======== Task inputs ========

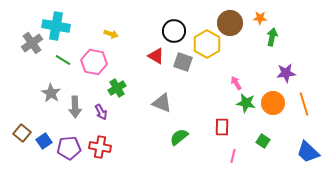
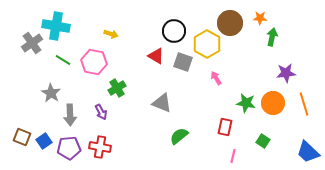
pink arrow: moved 20 px left, 5 px up
gray arrow: moved 5 px left, 8 px down
red rectangle: moved 3 px right; rotated 12 degrees clockwise
brown square: moved 4 px down; rotated 18 degrees counterclockwise
green semicircle: moved 1 px up
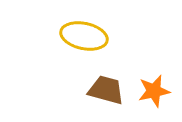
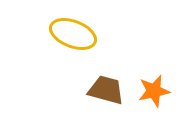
yellow ellipse: moved 11 px left, 2 px up; rotated 9 degrees clockwise
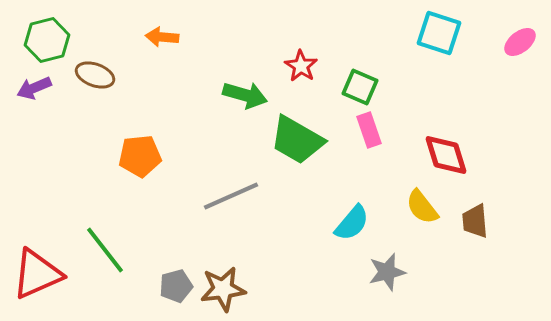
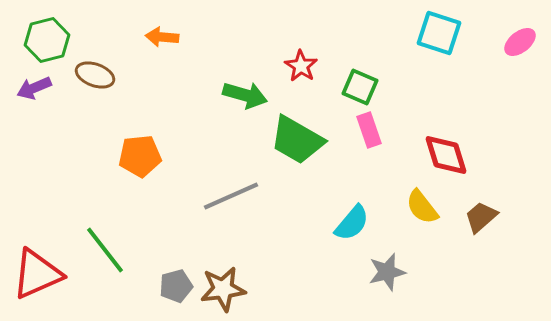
brown trapezoid: moved 6 px right, 4 px up; rotated 54 degrees clockwise
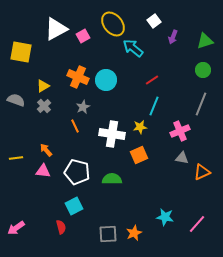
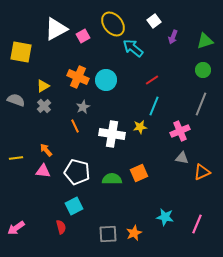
orange square: moved 18 px down
pink line: rotated 18 degrees counterclockwise
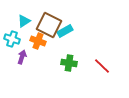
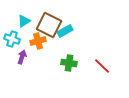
orange cross: rotated 35 degrees counterclockwise
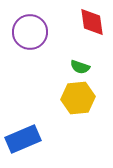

========

■ Task instructions ■
Before duplicating, set the pictures aside; then output exactly the lines from the one with "orange square: moved 18 px down" through the end of the records, and only those.

■ Expected answer ■
orange square: moved 18 px down
pink line: rotated 18 degrees counterclockwise
orange cross: rotated 35 degrees counterclockwise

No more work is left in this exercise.